__Exercise instructions__
Quote, exactly, the line holding "pink phone: 6 -> 3" and all lines after it to the end of the records below. Exclude pictures.

+ + + +

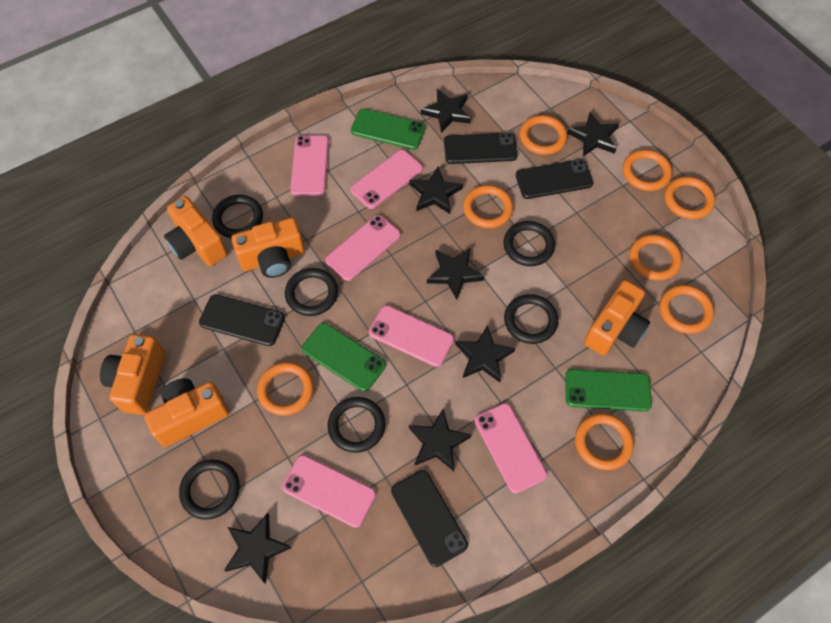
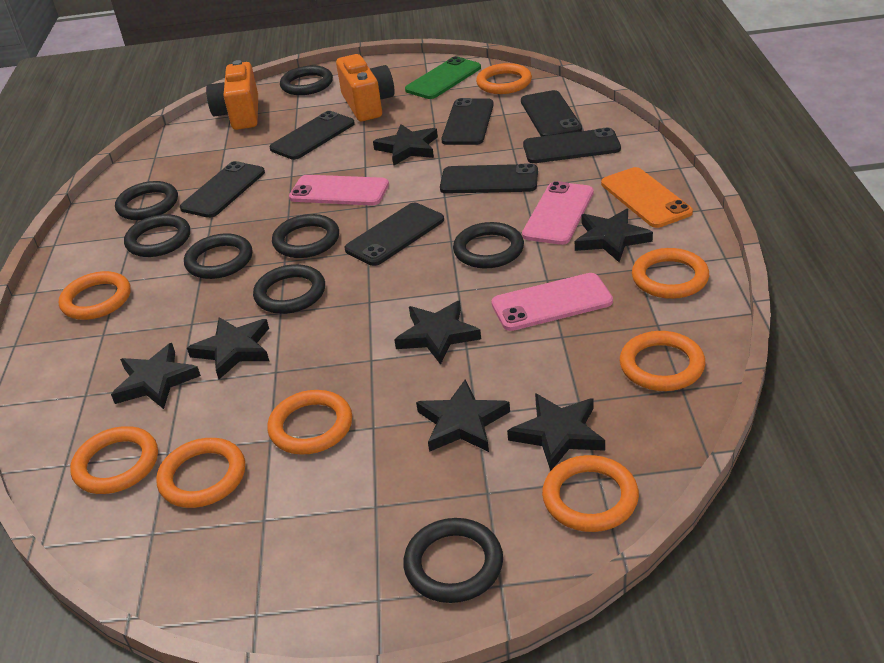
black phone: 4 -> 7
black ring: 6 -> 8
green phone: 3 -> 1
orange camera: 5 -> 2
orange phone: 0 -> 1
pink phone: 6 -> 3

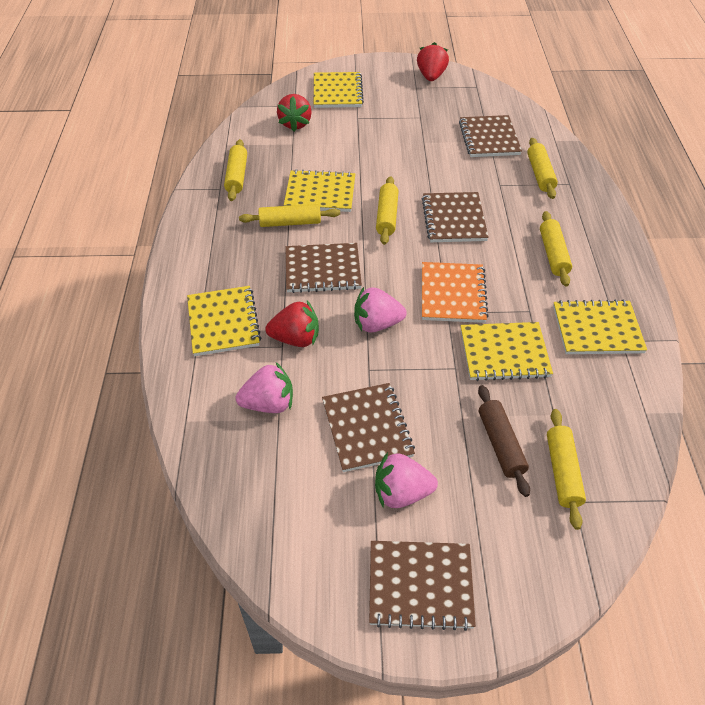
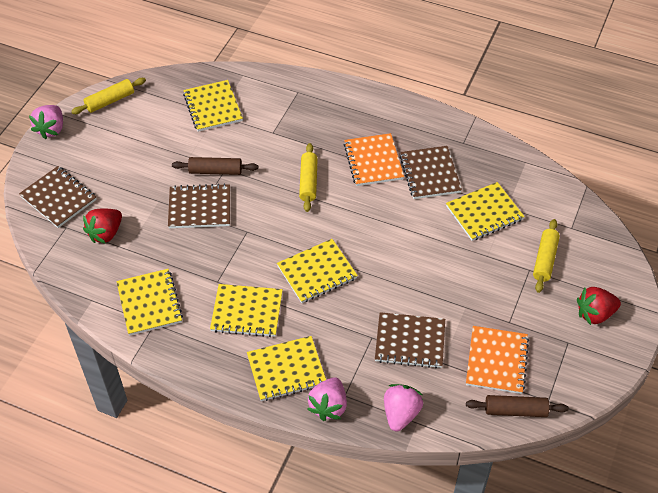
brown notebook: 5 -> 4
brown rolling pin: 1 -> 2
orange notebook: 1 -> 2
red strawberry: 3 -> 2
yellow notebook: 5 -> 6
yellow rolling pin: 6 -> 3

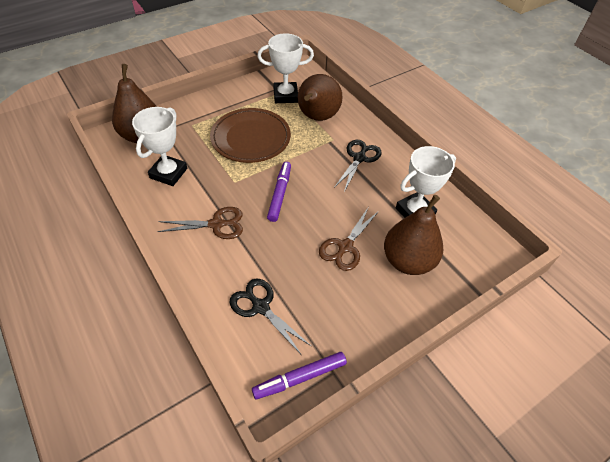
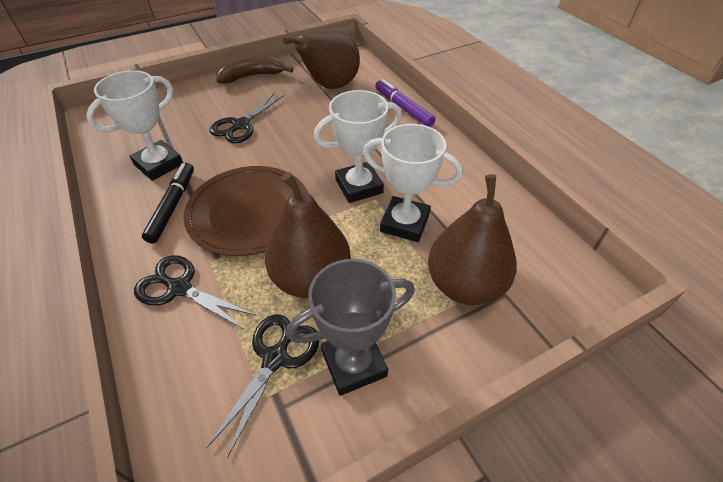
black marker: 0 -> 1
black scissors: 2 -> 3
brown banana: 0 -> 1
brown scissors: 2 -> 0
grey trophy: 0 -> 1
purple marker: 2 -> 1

+ + + +

__Result of this exercise__
pink phone: 6 -> 3

brown notebook: 5 -> 4
brown rolling pin: 1 -> 2
orange notebook: 1 -> 2
red strawberry: 3 -> 2
yellow notebook: 5 -> 6
yellow rolling pin: 6 -> 3

black marker: 0 -> 1
black scissors: 2 -> 3
brown banana: 0 -> 1
brown scissors: 2 -> 0
grey trophy: 0 -> 1
purple marker: 2 -> 1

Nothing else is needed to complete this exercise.